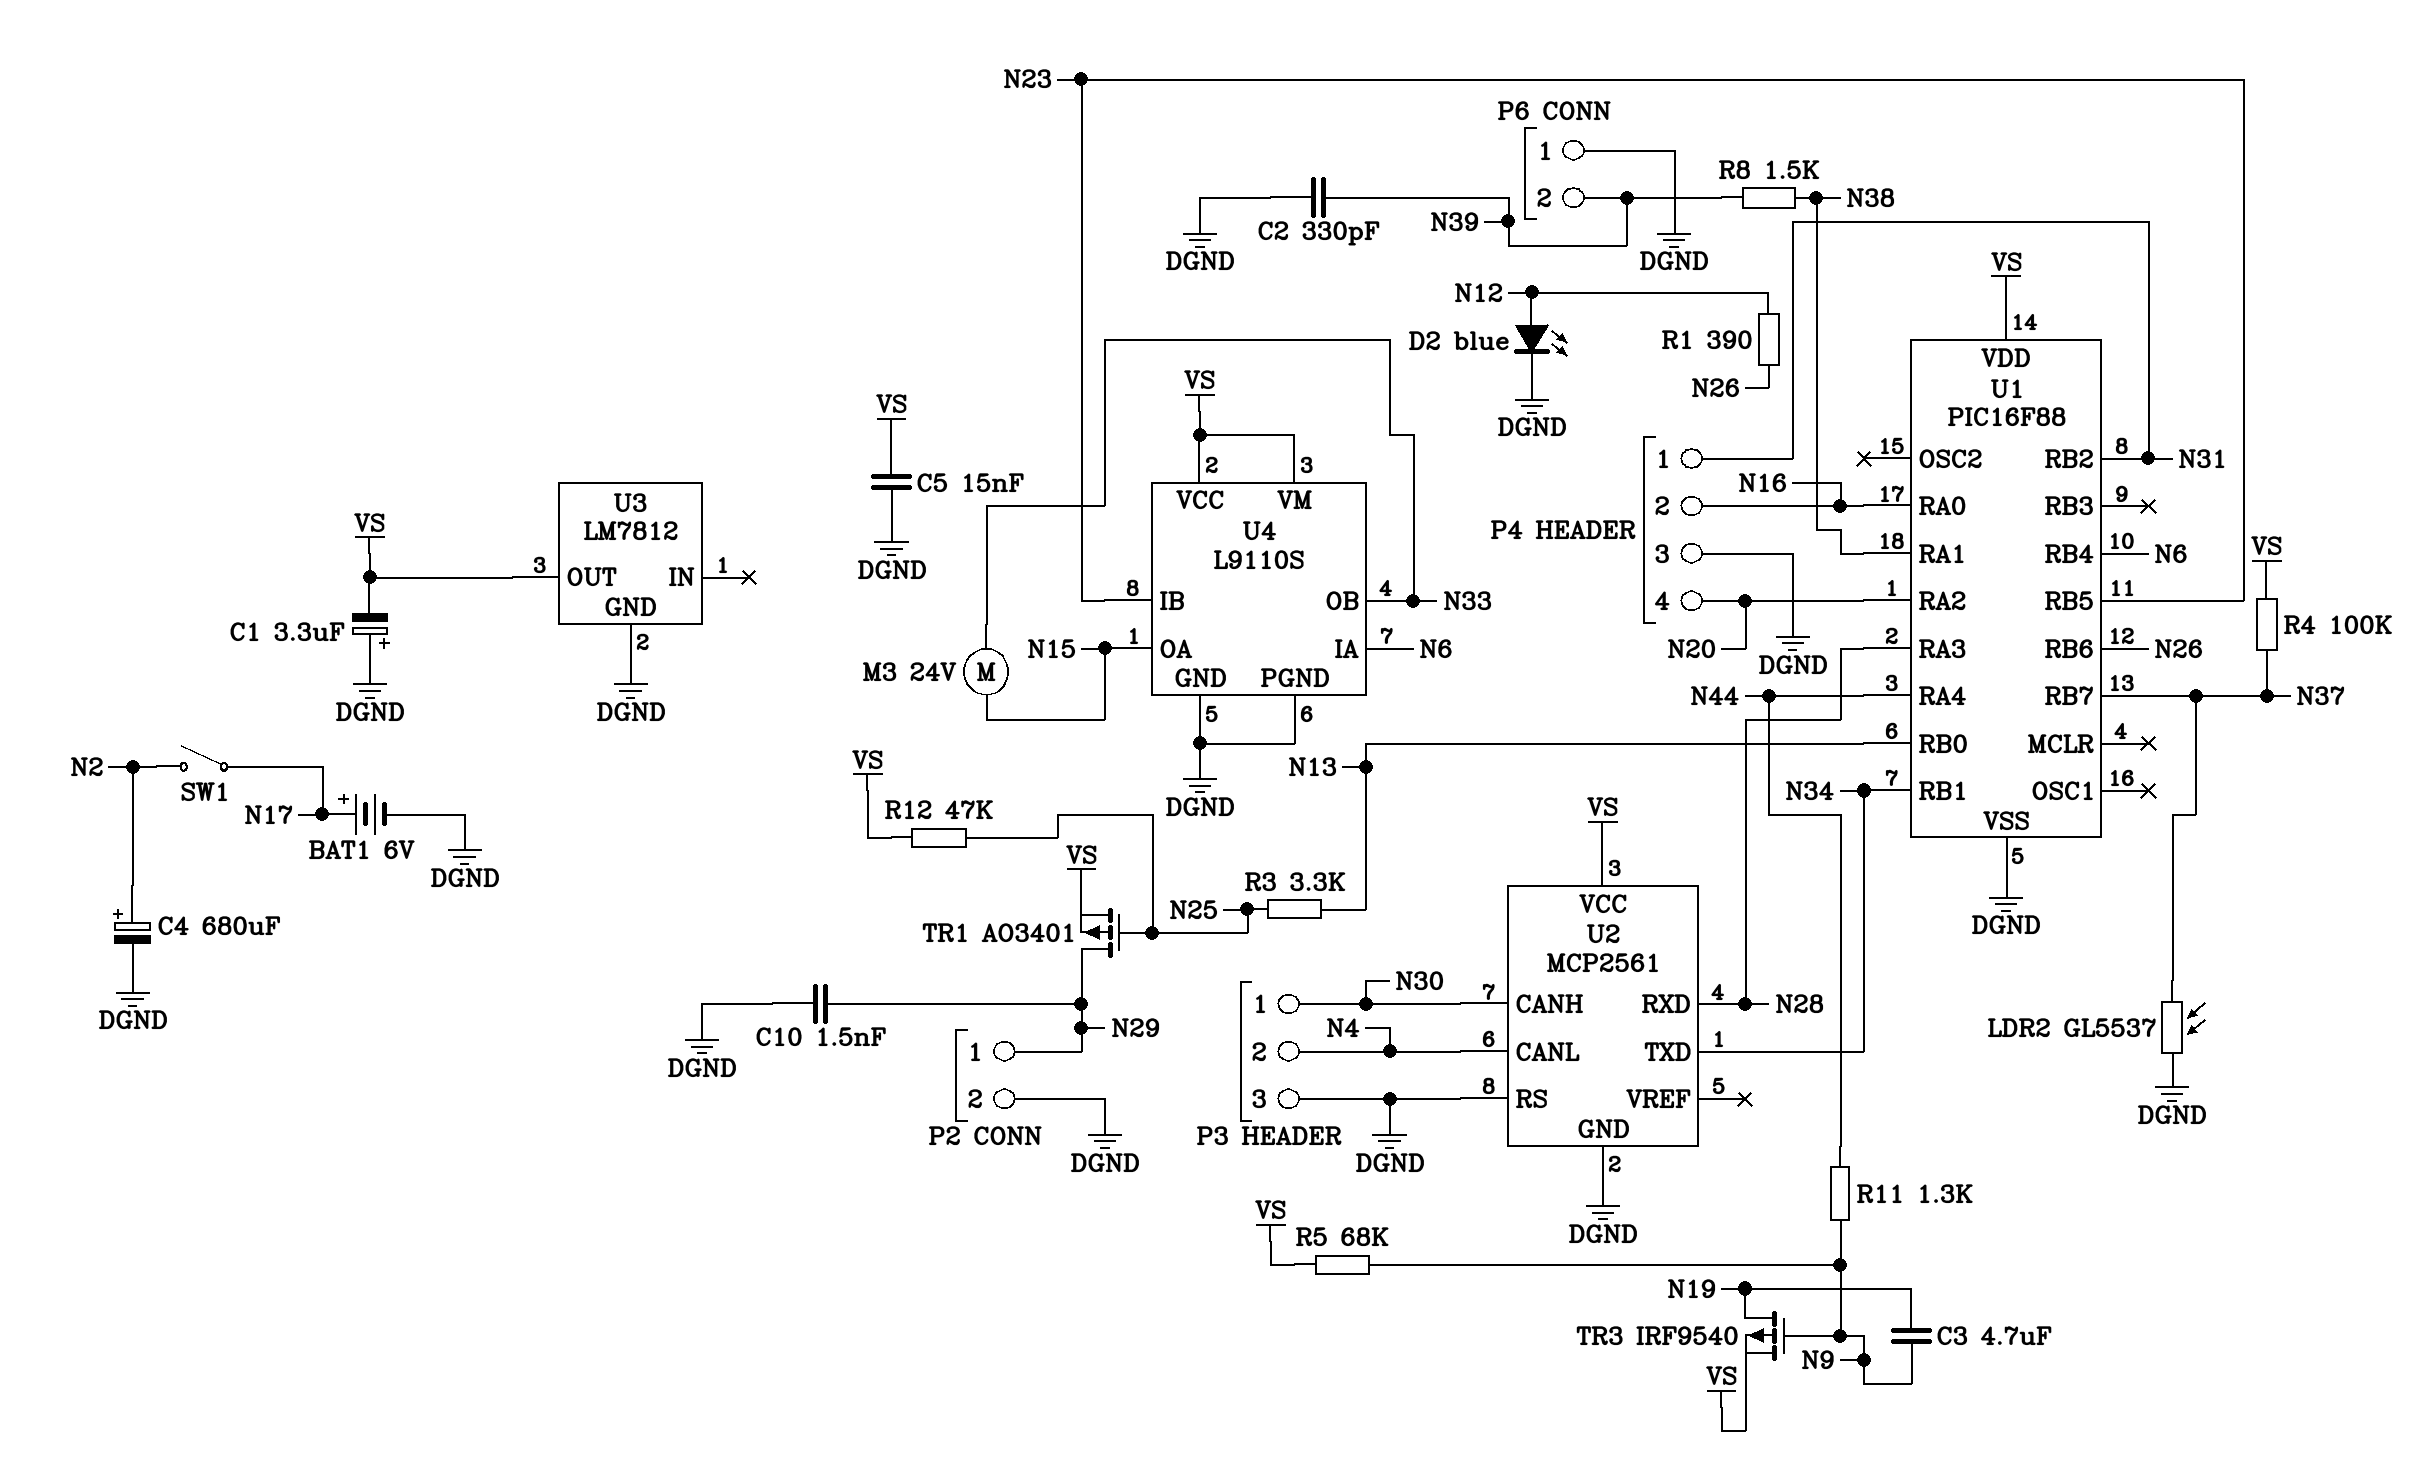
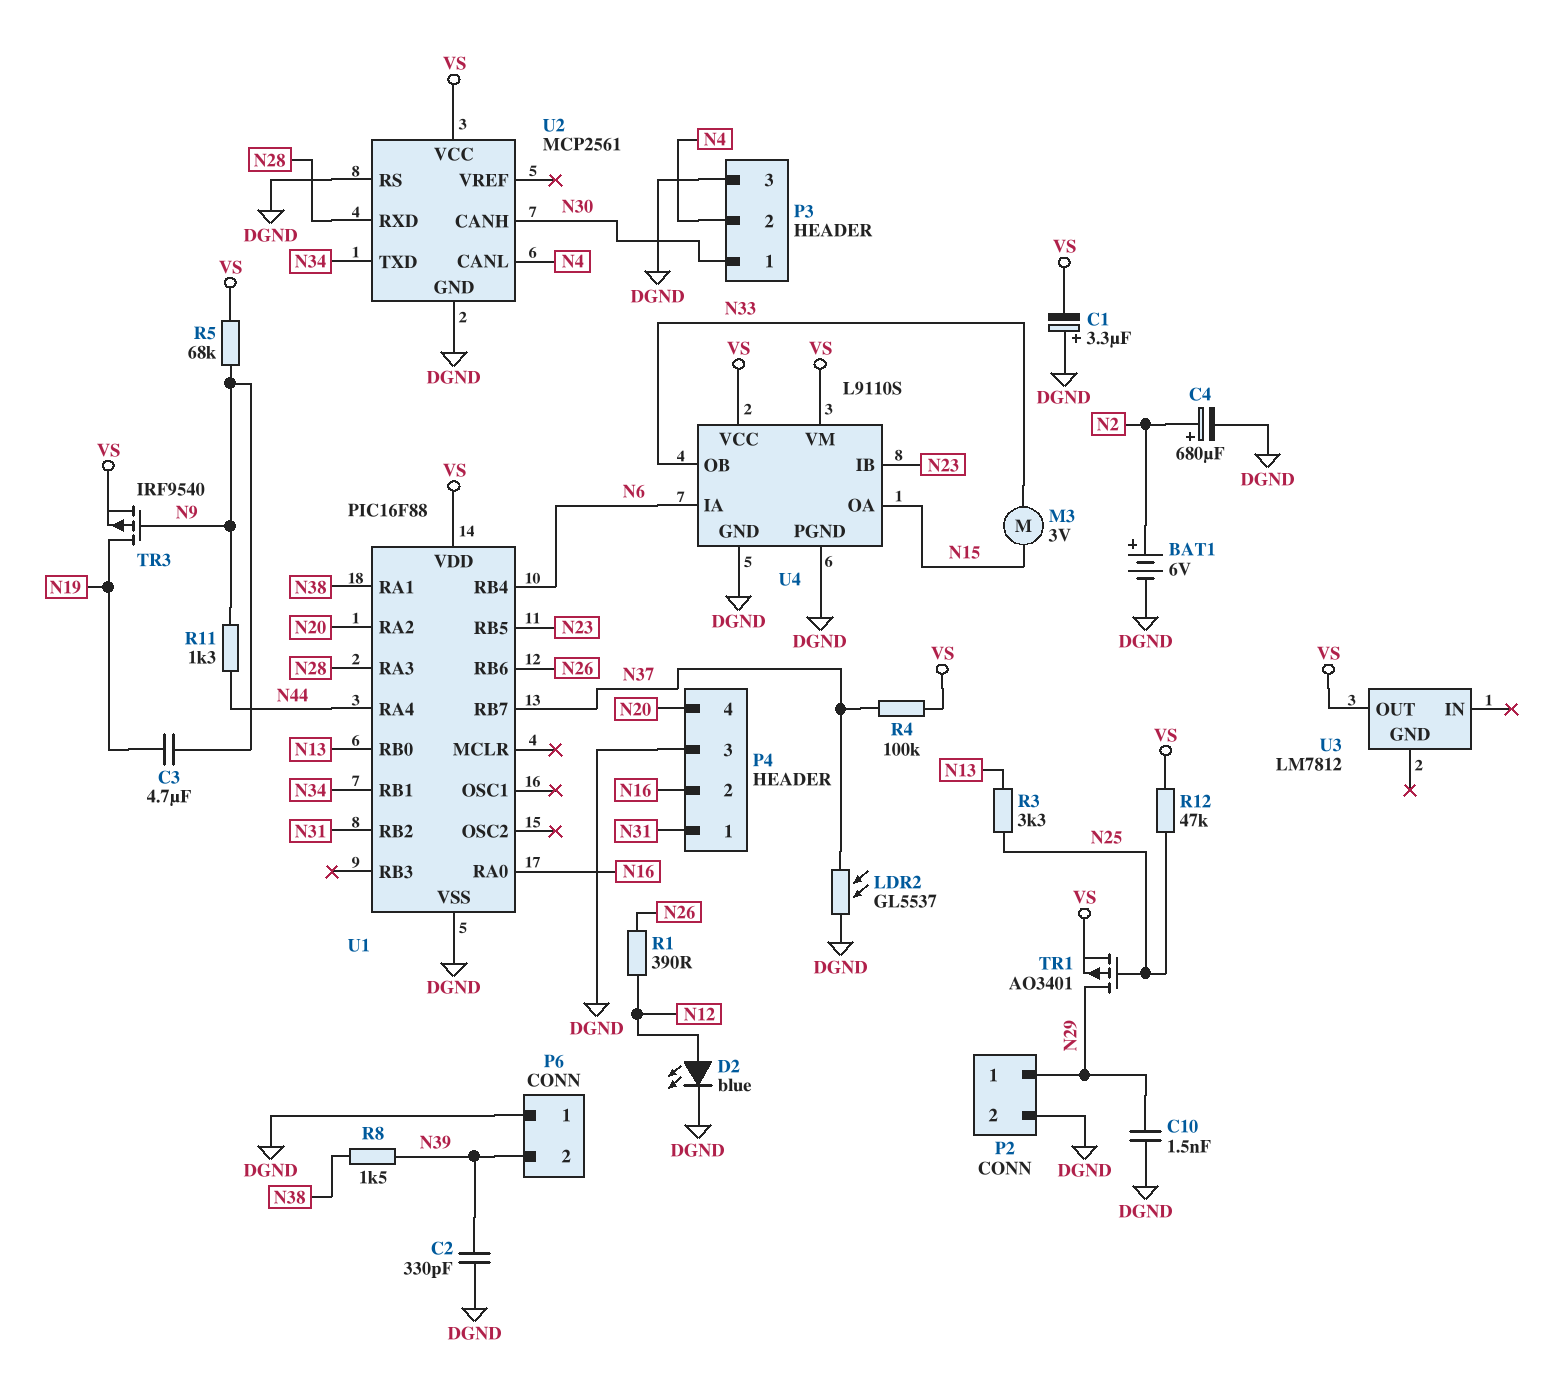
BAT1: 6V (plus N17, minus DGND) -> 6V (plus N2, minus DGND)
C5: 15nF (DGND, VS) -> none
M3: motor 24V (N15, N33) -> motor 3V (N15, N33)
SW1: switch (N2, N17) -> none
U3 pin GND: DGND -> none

^^^^^^^^^^^^^^^^

▸ WHAT THE EXERCISE ASKS: Leave every picture out, and transcribe the data above exactly as it reads.

▸ REPLY:
BAT1: 6V (plus N17, minus DGND) -> 6V (plus N2, minus DGND)
C5: 15nF (DGND, VS) -> none
M3: motor 24V (N15, N33) -> motor 3V (N15, N33)
SW1: switch (N2, N17) -> none
U3 pin GND: DGND -> none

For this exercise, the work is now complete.